Start of Source data

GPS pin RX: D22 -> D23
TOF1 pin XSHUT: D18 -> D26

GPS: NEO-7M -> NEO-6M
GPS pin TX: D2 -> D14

End of Source data
Start of Source data

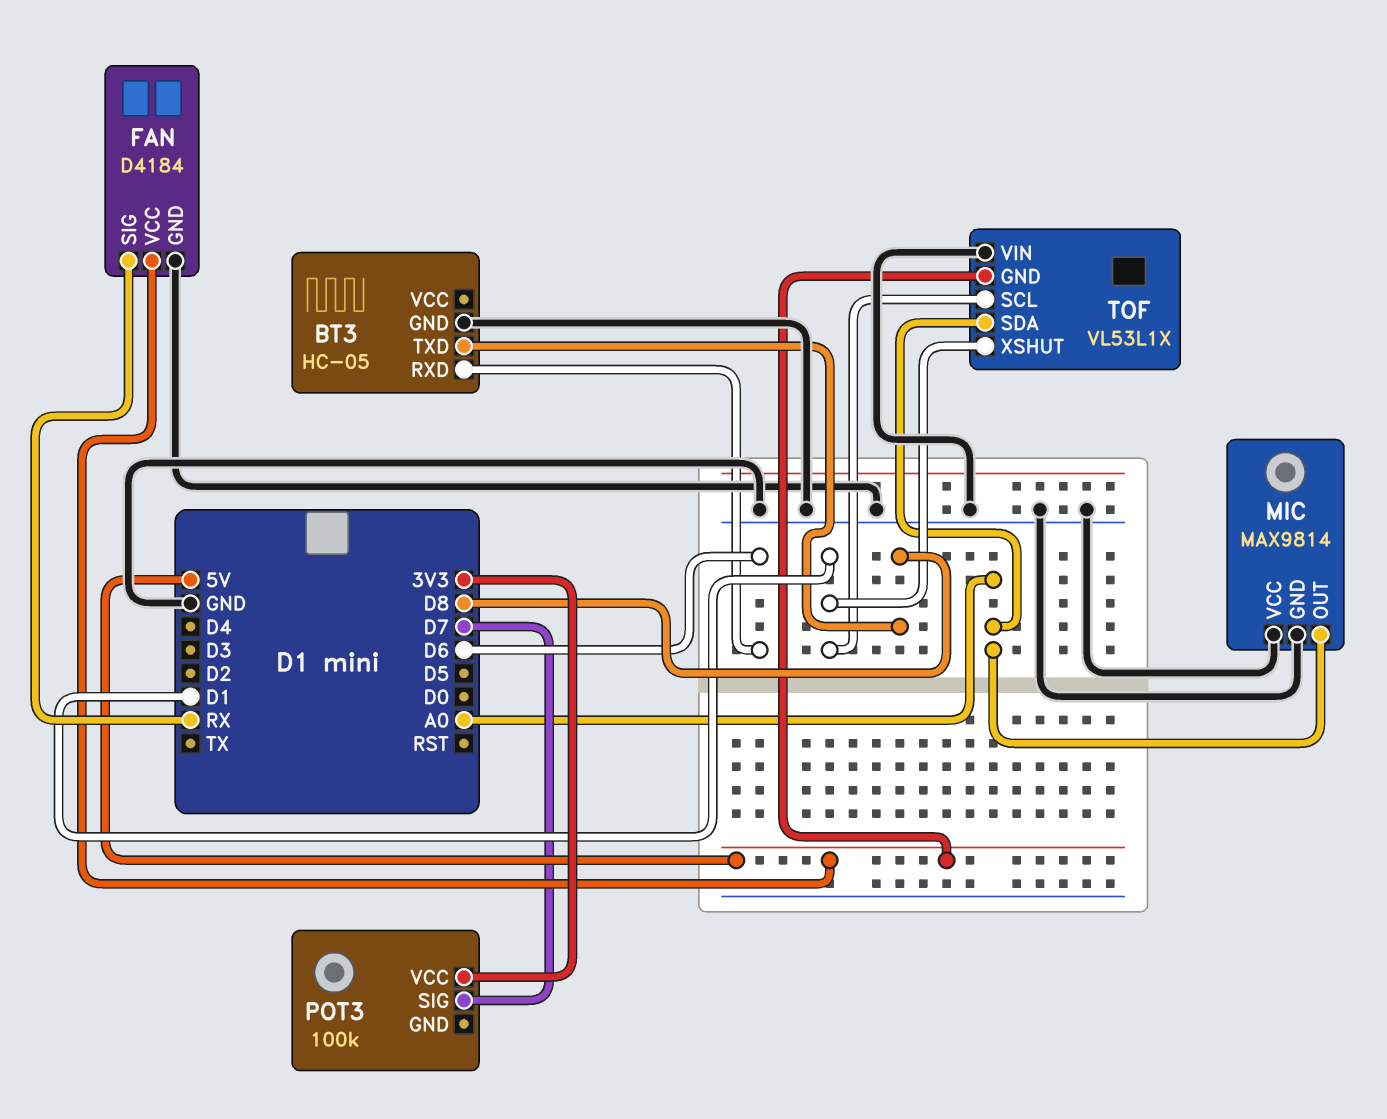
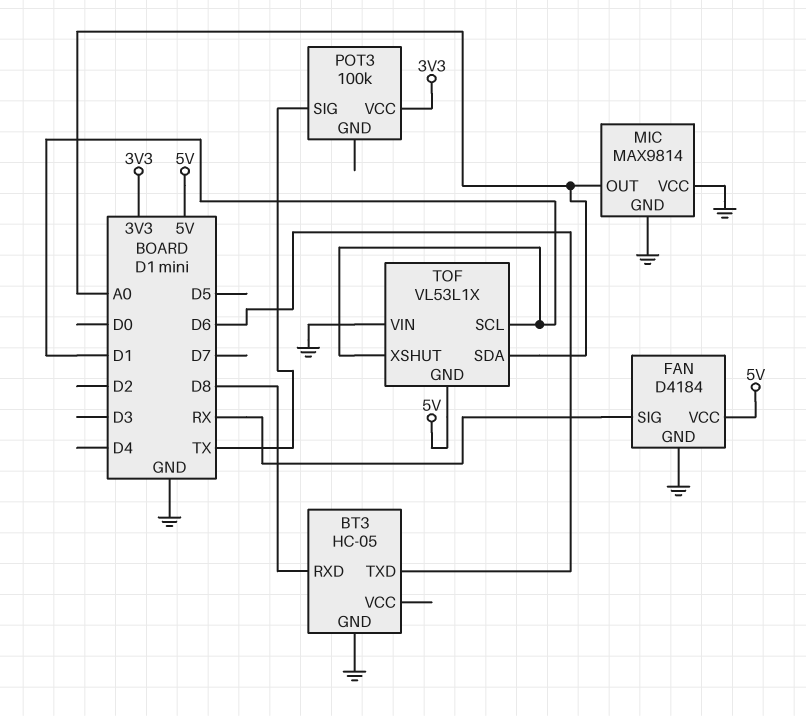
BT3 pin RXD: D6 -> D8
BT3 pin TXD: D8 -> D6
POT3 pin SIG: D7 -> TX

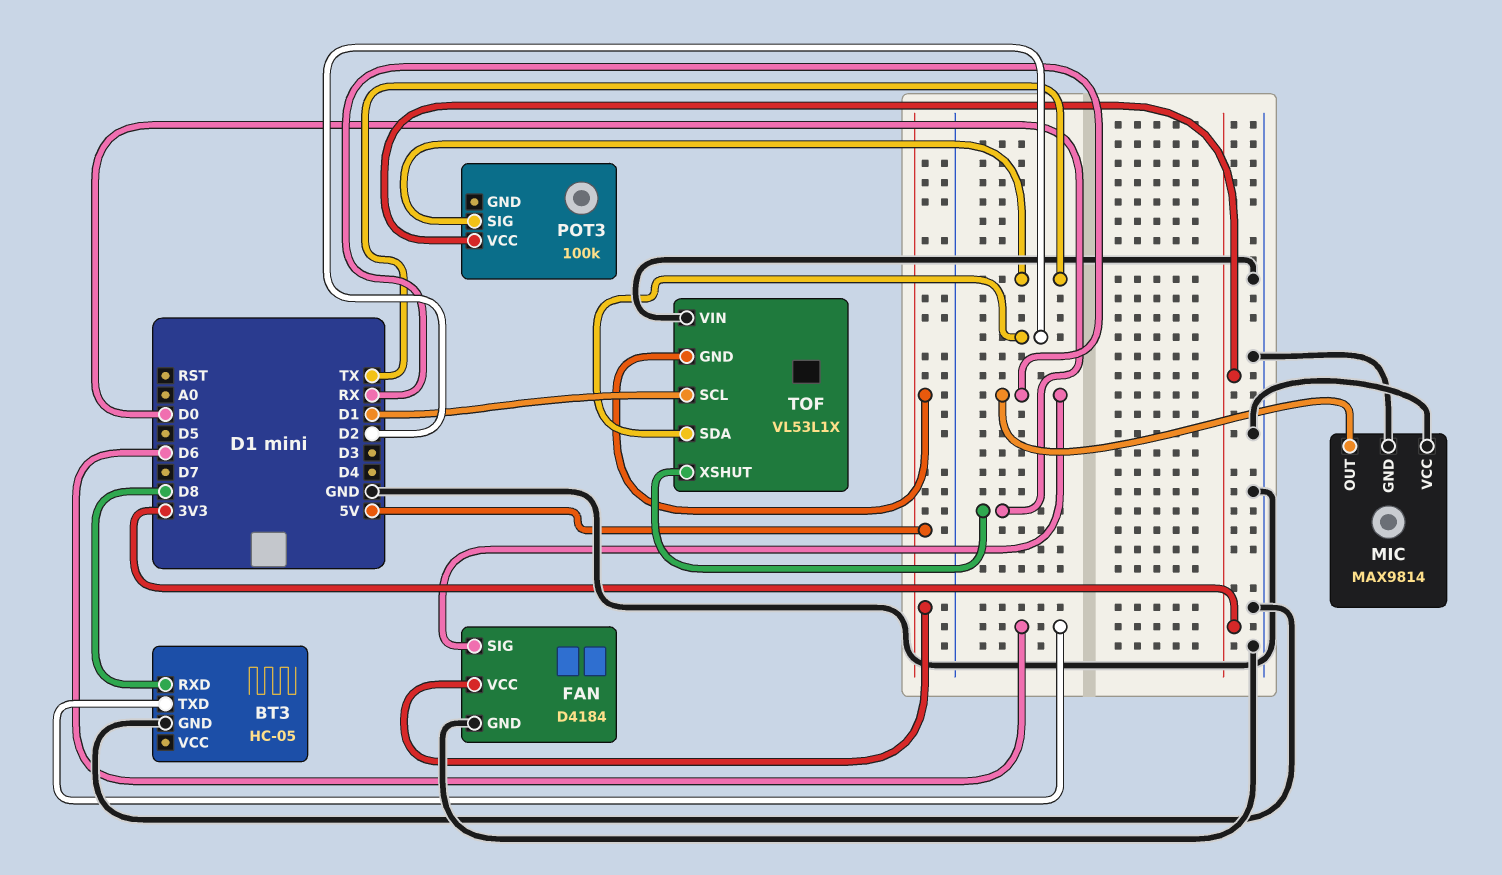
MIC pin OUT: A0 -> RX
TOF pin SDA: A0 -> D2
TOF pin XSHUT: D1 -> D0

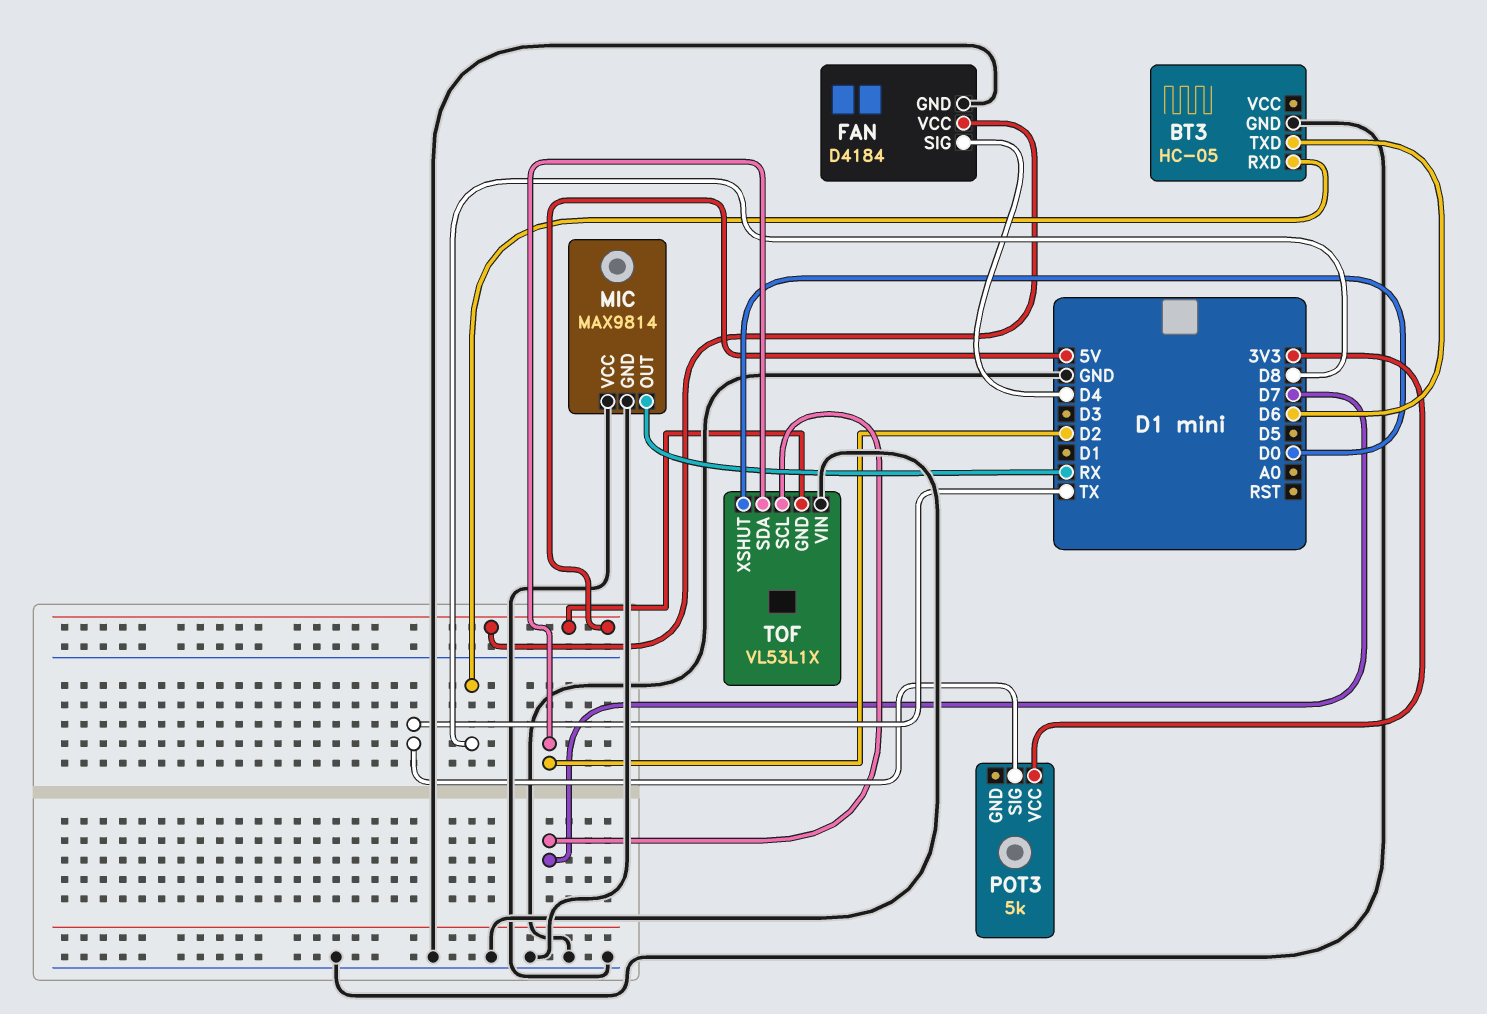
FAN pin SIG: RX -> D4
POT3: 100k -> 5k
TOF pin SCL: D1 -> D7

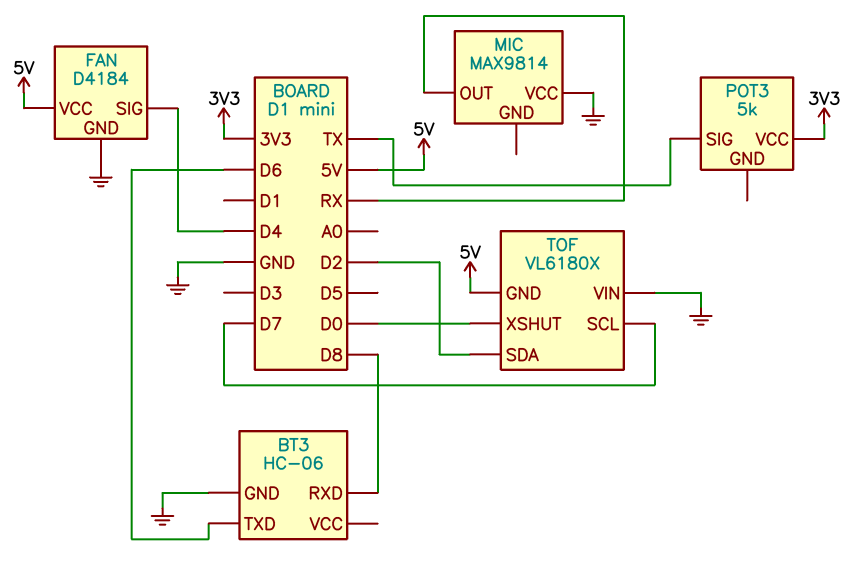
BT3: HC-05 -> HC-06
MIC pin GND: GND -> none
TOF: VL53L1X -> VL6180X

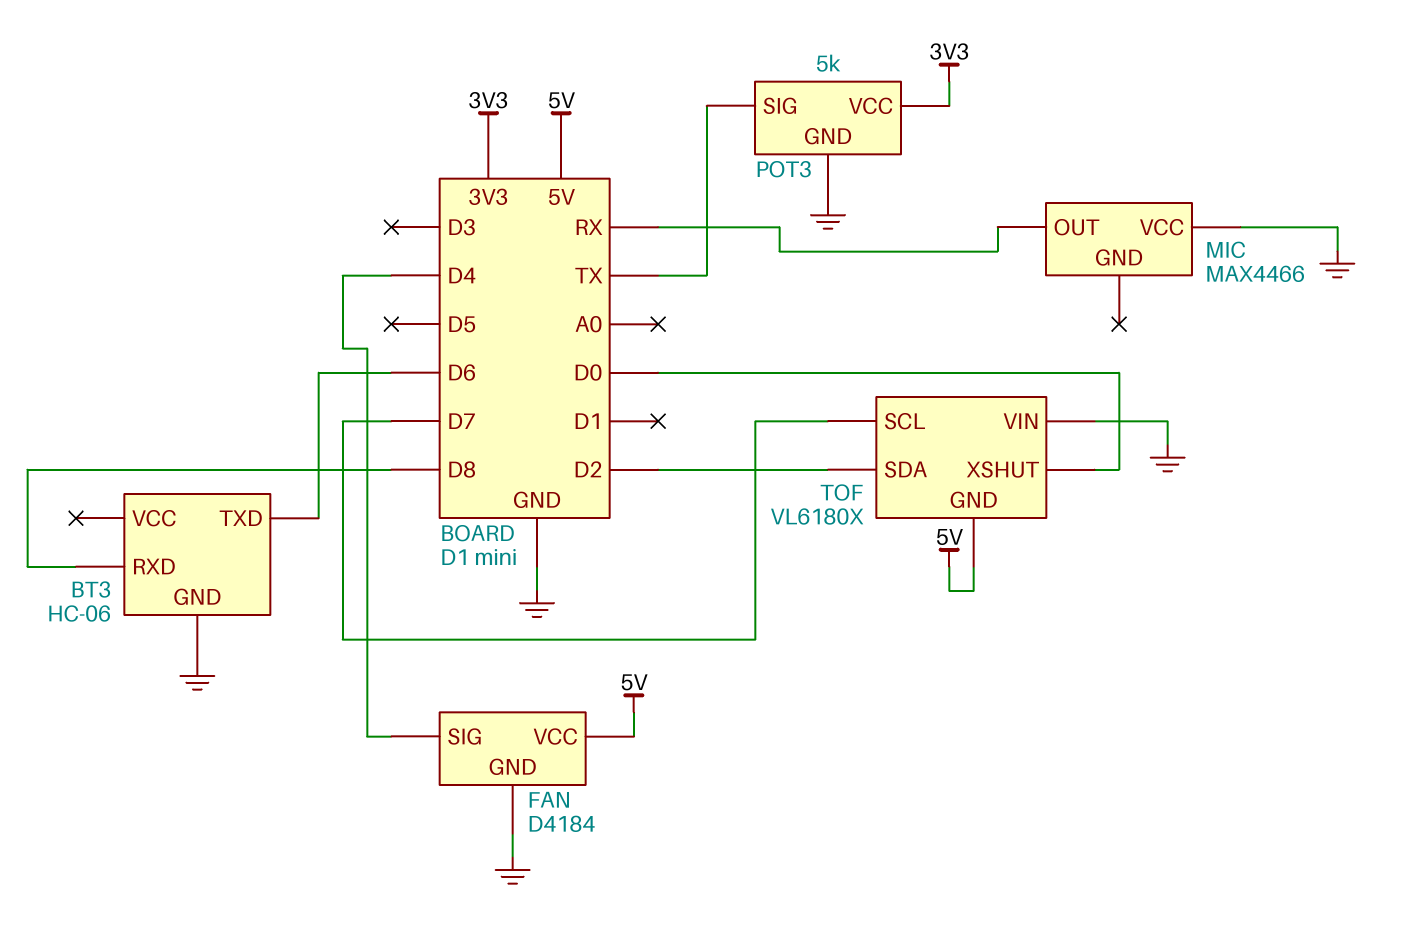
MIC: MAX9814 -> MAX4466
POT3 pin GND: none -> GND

End of Source data

• Task brief
Reproduce exactly the lines of the data above that run from the line with "POT3 pin SIG: D7 -> TX" down to the line with "POT3 pin GND: none -> GND", both ends included. Pictures do not belong in the copy.

• Result of this exercise
POT3 pin SIG: D7 -> TX

MIC pin OUT: A0 -> RX
TOF pin SDA: A0 -> D2
TOF pin XSHUT: D1 -> D0

FAN pin SIG: RX -> D4
POT3: 100k -> 5k
TOF pin SCL: D1 -> D7

BT3: HC-05 -> HC-06
MIC pin GND: GND -> none
TOF: VL53L1X -> VL6180X

MIC: MAX9814 -> MAX4466
POT3 pin GND: none -> GND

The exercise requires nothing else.